Work request> Return every record below exactly as given, images excluded.

Stored entries>
.....

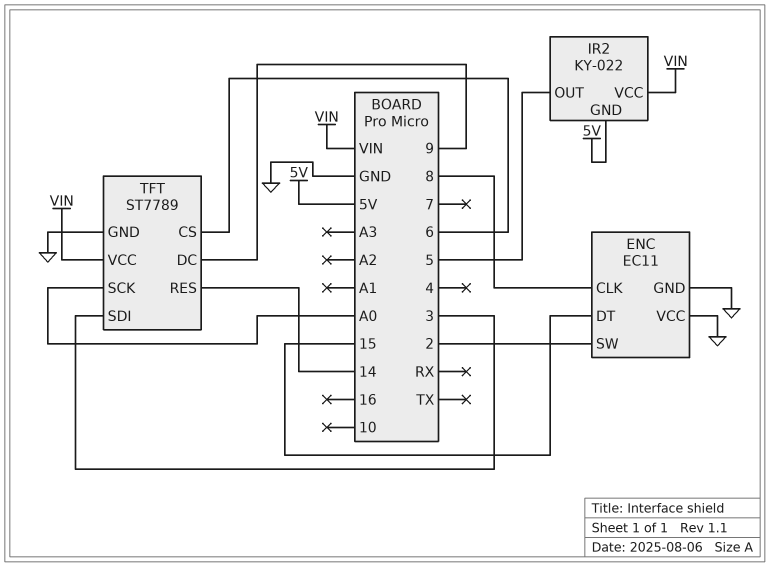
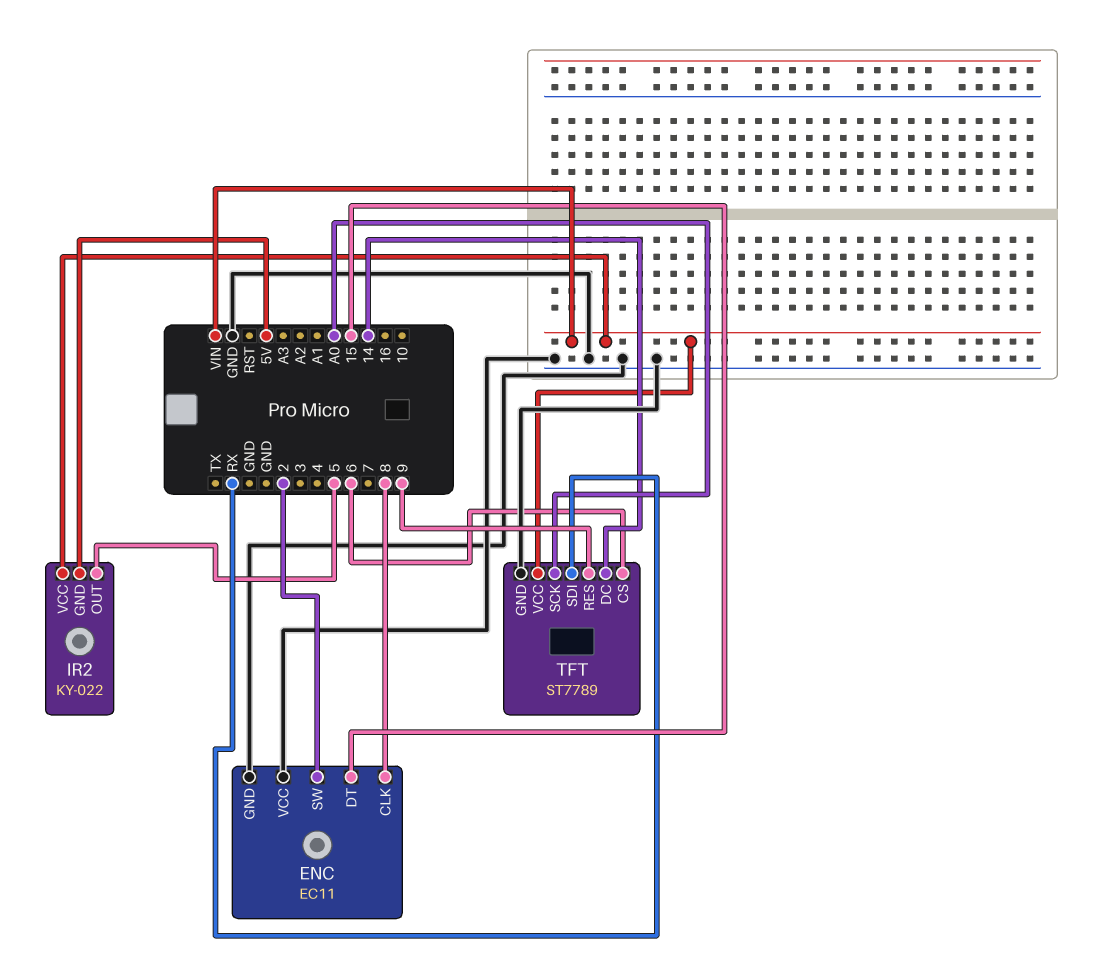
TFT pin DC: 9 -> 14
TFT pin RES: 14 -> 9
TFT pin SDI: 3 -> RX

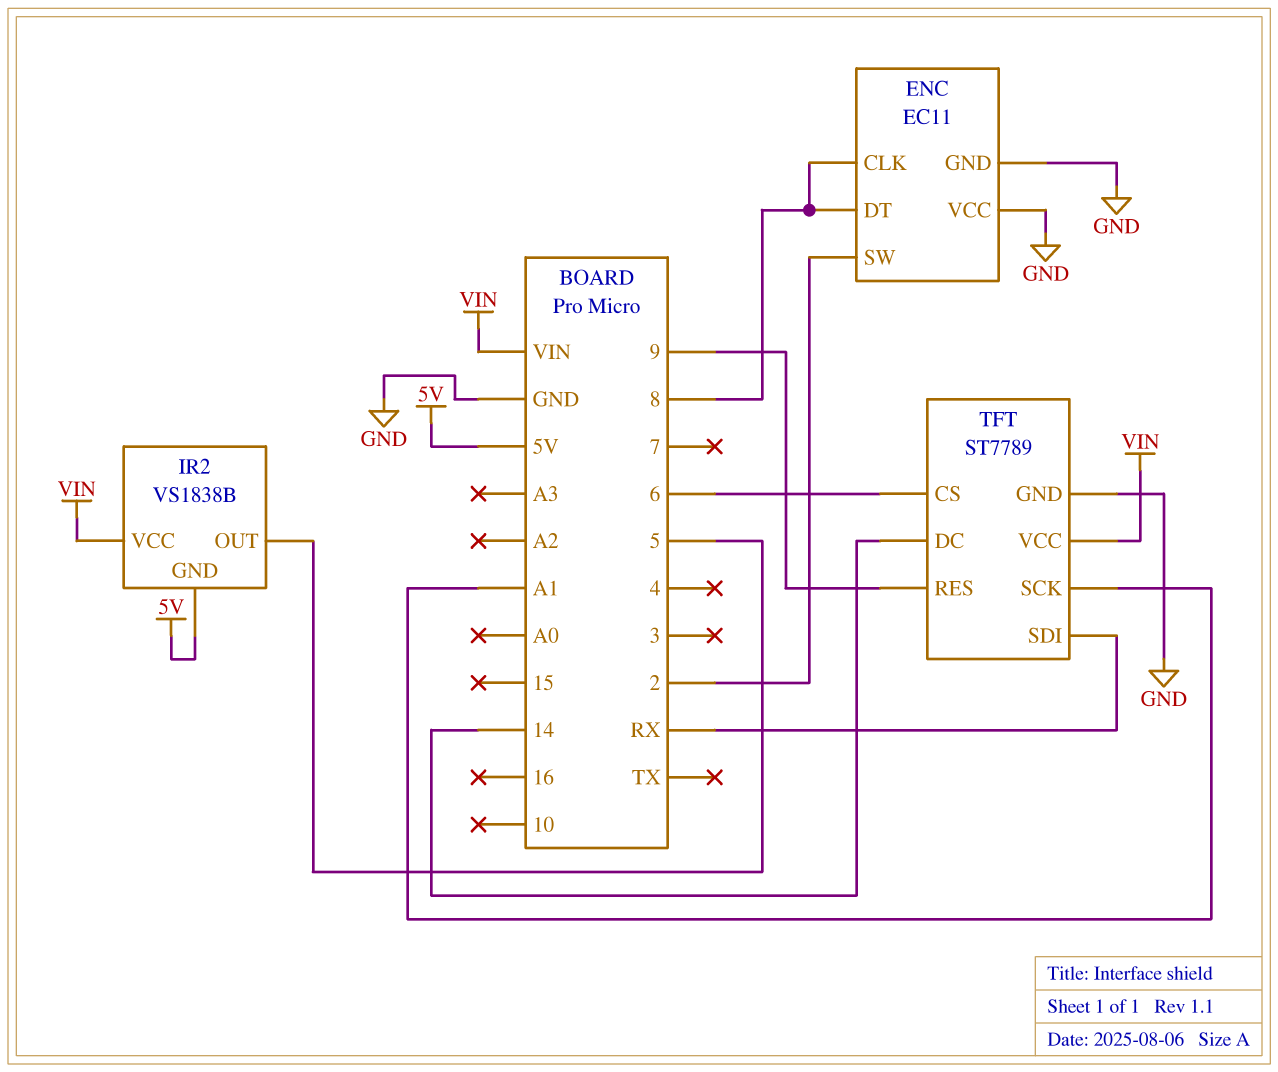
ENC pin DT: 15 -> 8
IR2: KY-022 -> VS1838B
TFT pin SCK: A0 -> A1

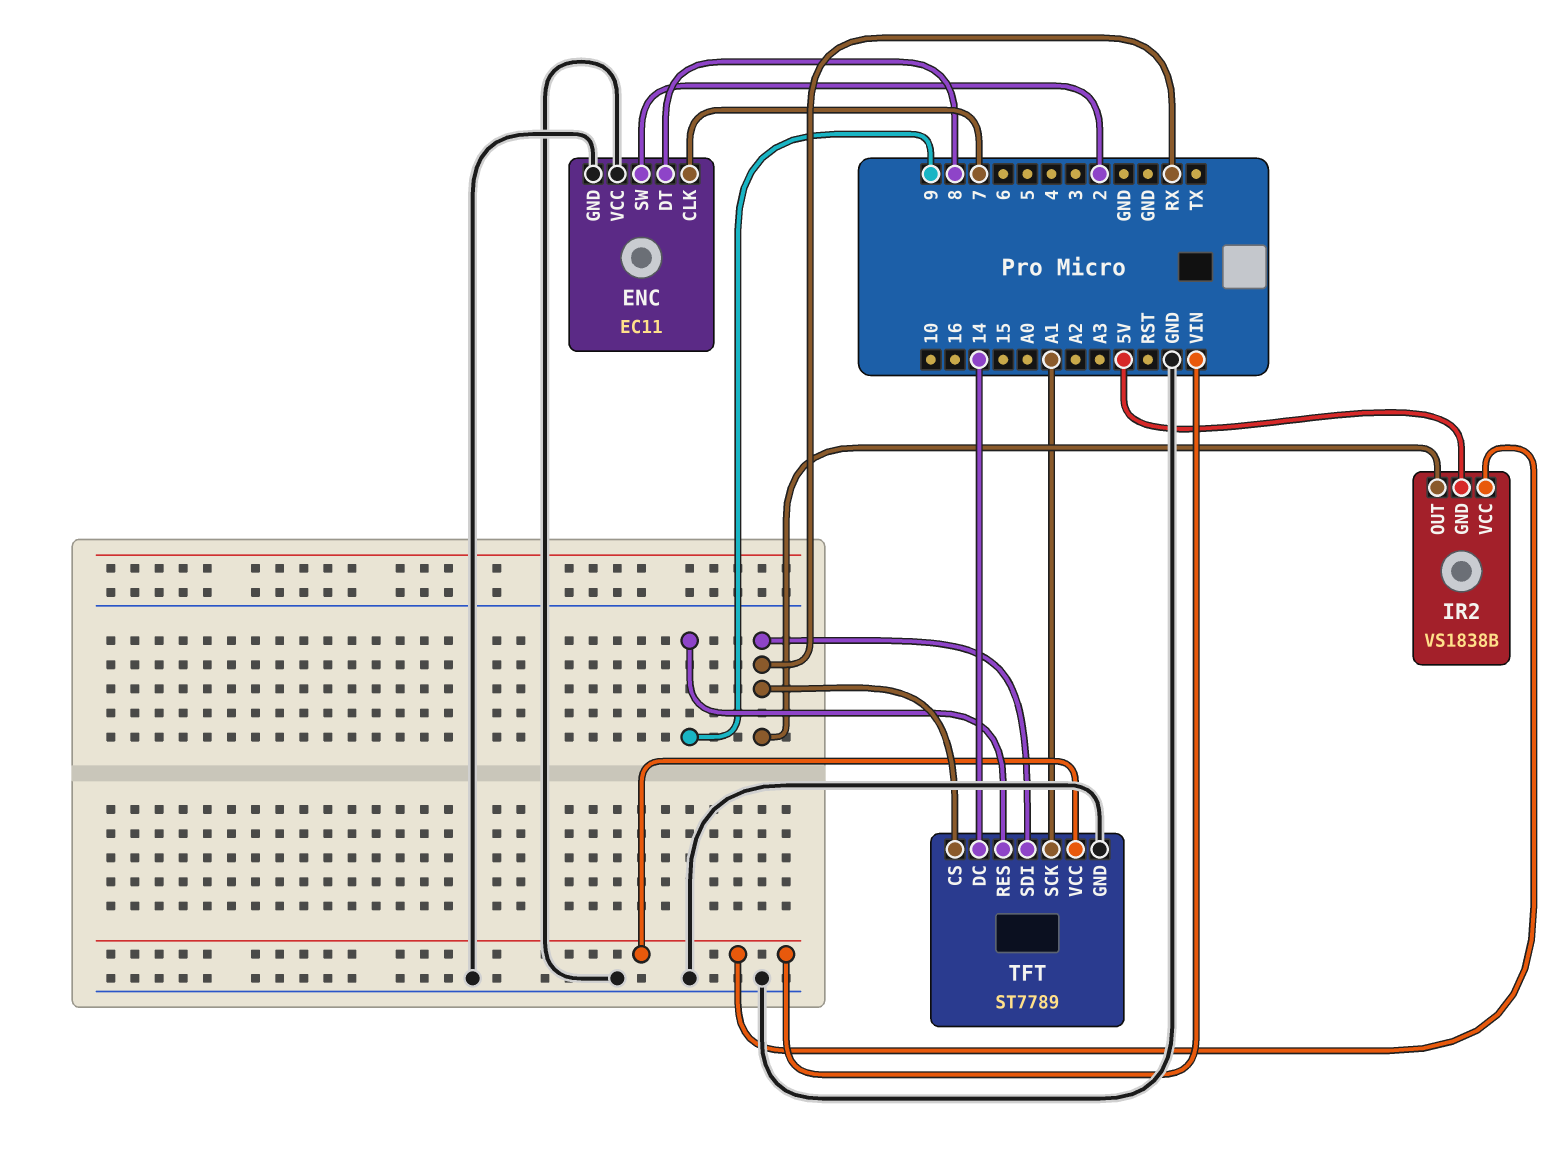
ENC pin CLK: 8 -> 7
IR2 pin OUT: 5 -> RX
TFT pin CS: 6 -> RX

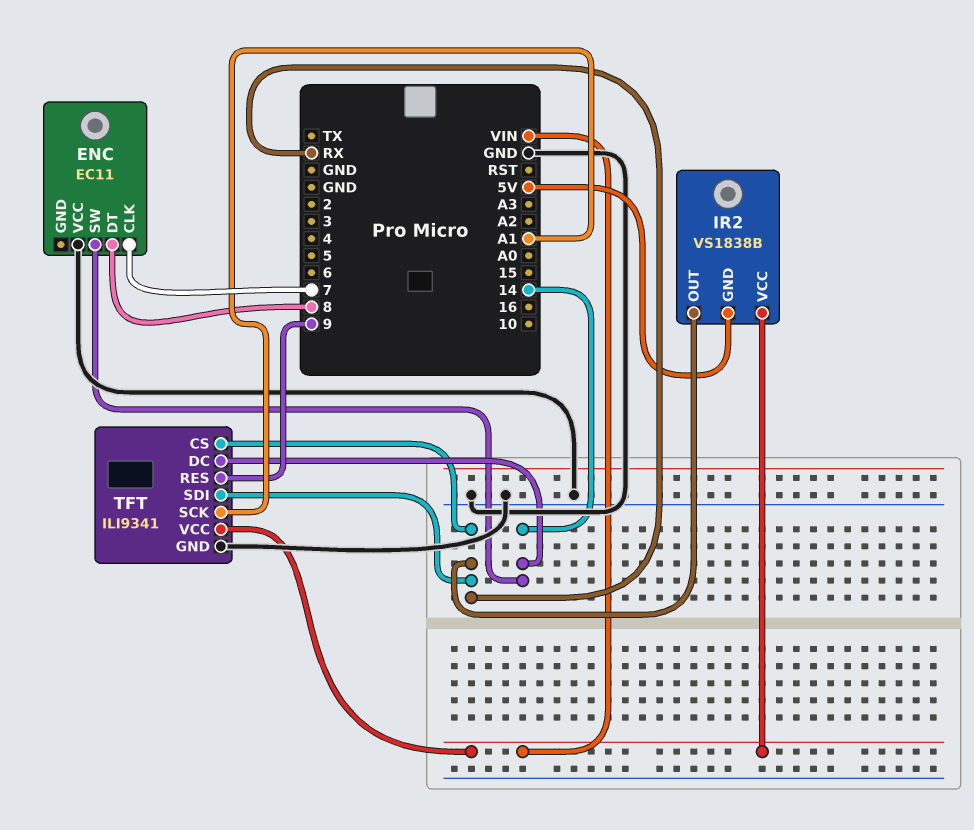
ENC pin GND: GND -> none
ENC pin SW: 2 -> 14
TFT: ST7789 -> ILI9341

.....

Solution below>
TFT pin DC: 9 -> 14
TFT pin RES: 14 -> 9
TFT pin SDI: 3 -> RX

ENC pin DT: 15 -> 8
IR2: KY-022 -> VS1838B
TFT pin SCK: A0 -> A1

ENC pin CLK: 8 -> 7
IR2 pin OUT: 5 -> RX
TFT pin CS: 6 -> RX

ENC pin GND: GND -> none
ENC pin SW: 2 -> 14
TFT: ST7789 -> ILI9341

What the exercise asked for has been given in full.